* **THE INPUT**:
§

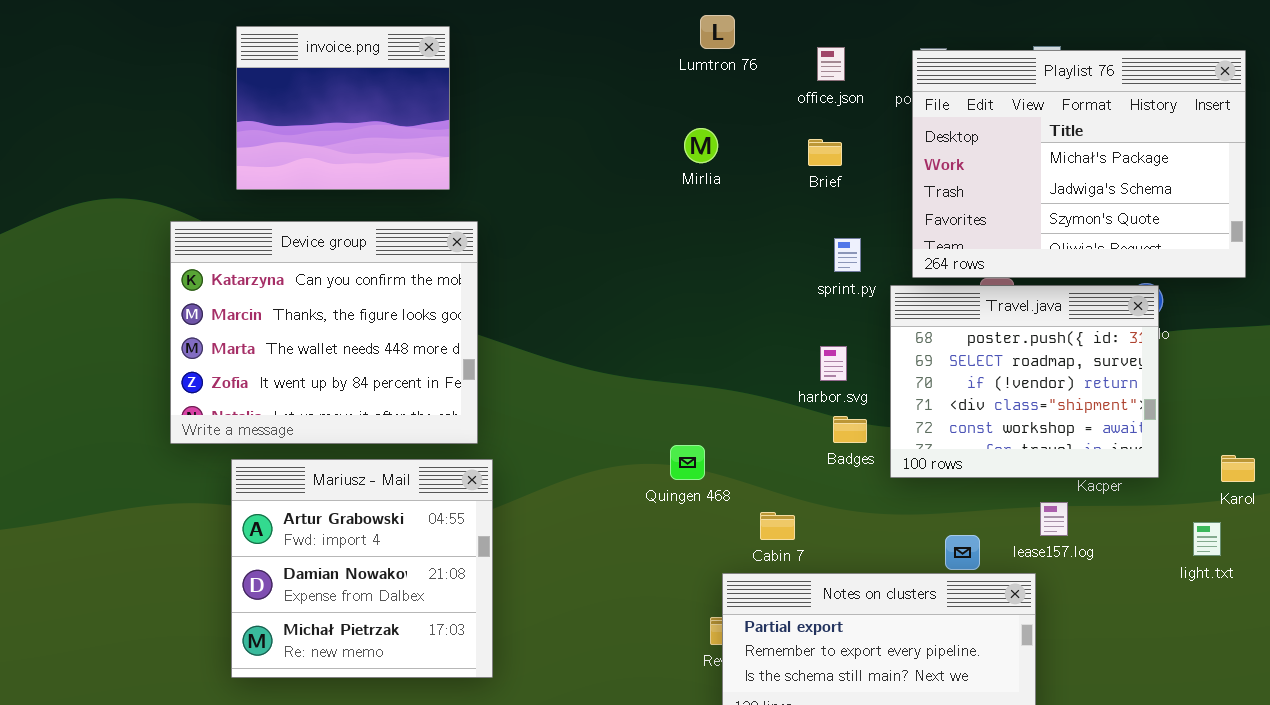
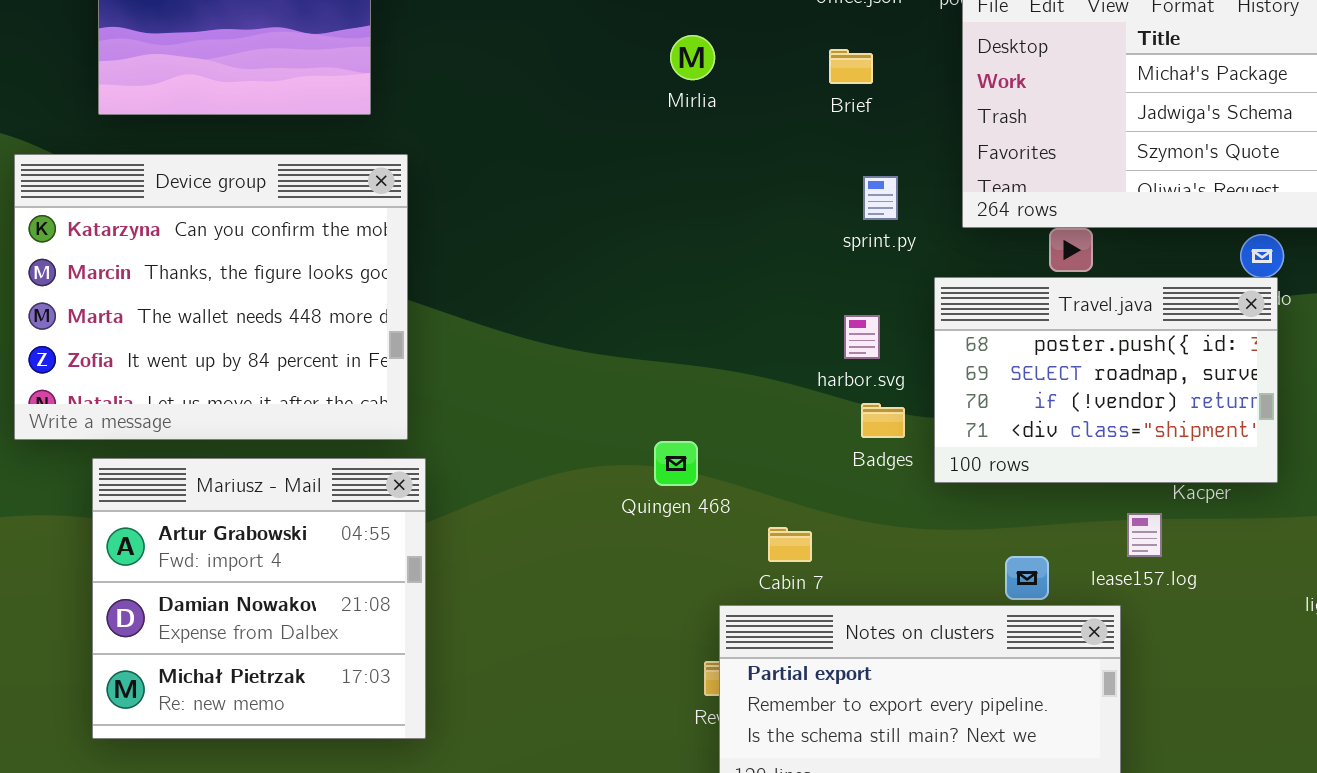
Travel.java: [890,285,1159,478] -> [934,277,1278,483], resized

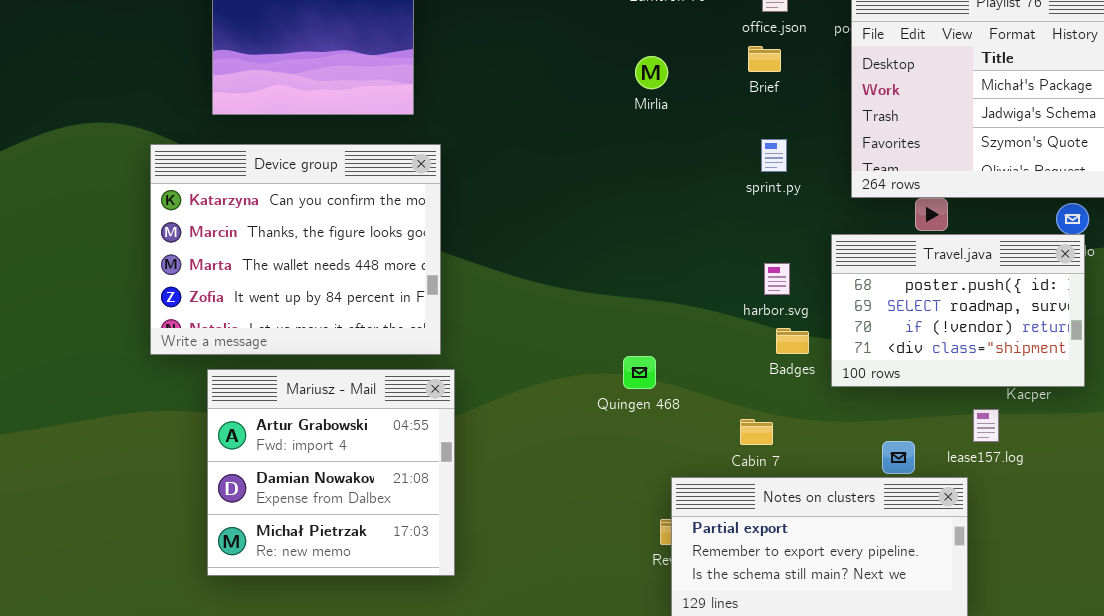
Brief: [829,49,873,84] -> [748,46,781,72], moved
sprint.py: [863,176,898,220] -> [761,139,787,172], moved
Cabin 7: [768,527,812,562] -> [740,419,773,445], moved

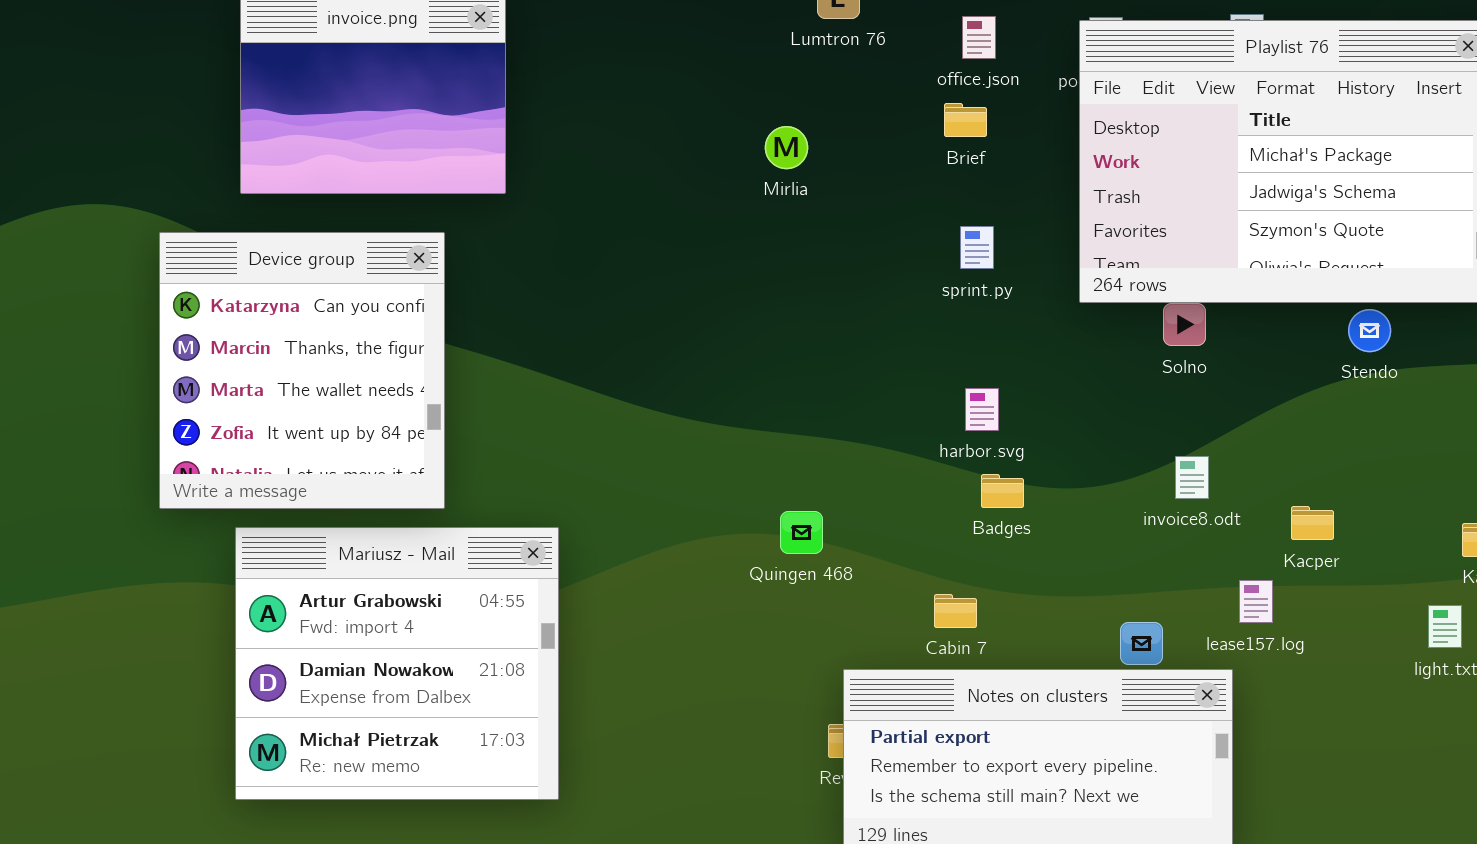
Mirlia: [635,56,668,89] -> [765,126,808,169], moved
Device group: [150,144,441,355] -> [159,232,445,509], resized
Travel.java: [831,234,1085,387] -> none, closed

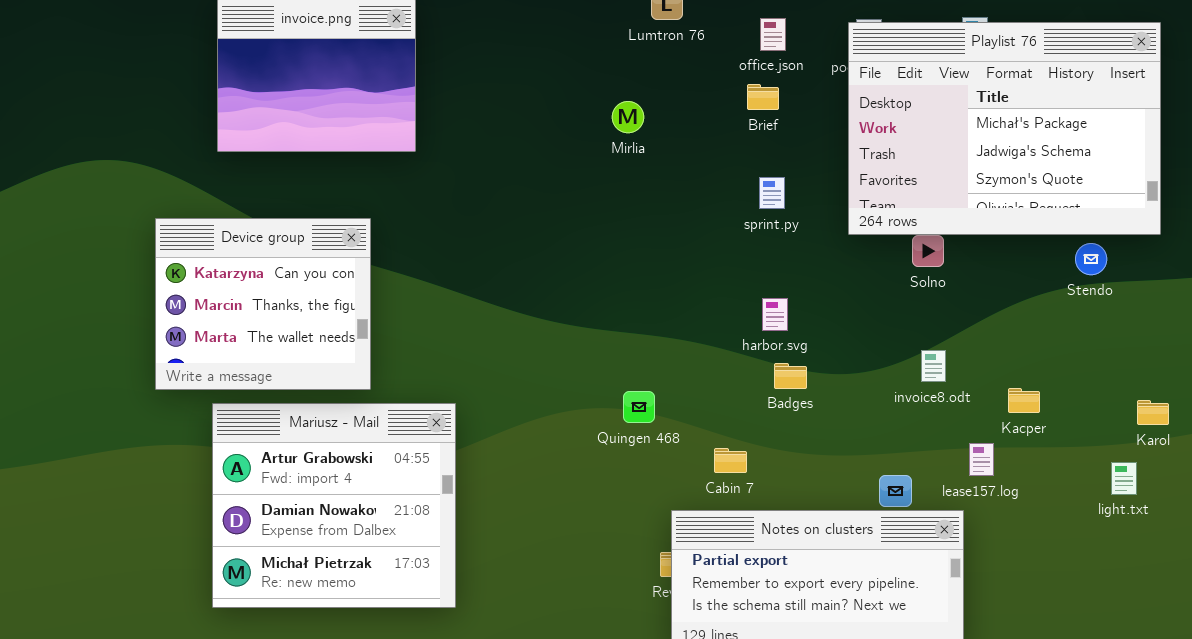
Device group: [159,232,445,509] -> [155,218,371,390], resized
Stendo: [1348,309,1391,352] -> [1075,243,1107,275], moved
Cabin 7: [934,594,977,628] -> [714,448,747,473], moved

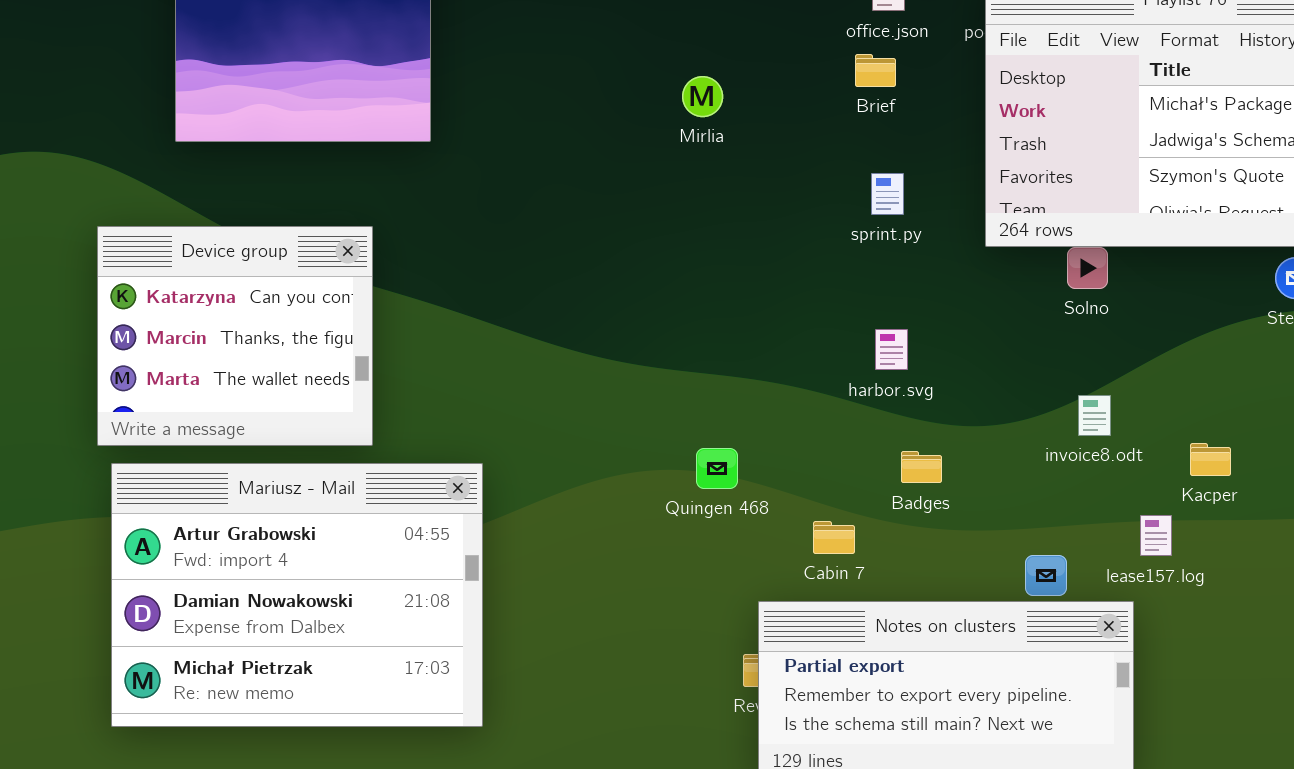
Badges: [774,363,807,389] -> [901,451,942,483], moved
Mariusz - Mail: [212,403,456,608] -> [111,463,483,727], resized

§

* **WHAT NEEDS TO BE DONE**: Without the pictures, restate all of the entries above verbatim.

* **TASK ANSWER**:
Travel.java: [890,285,1159,478] -> [934,277,1278,483], resized

Brief: [829,49,873,84] -> [748,46,781,72], moved
sprint.py: [863,176,898,220] -> [761,139,787,172], moved
Cabin 7: [768,527,812,562] -> [740,419,773,445], moved

Mirlia: [635,56,668,89] -> [765,126,808,169], moved
Device group: [150,144,441,355] -> [159,232,445,509], resized
Travel.java: [831,234,1085,387] -> none, closed

Device group: [159,232,445,509] -> [155,218,371,390], resized
Stendo: [1348,309,1391,352] -> [1075,243,1107,275], moved
Cabin 7: [934,594,977,628] -> [714,448,747,473], moved

Badges: [774,363,807,389] -> [901,451,942,483], moved
Mariusz - Mail: [212,403,456,608] -> [111,463,483,727], resized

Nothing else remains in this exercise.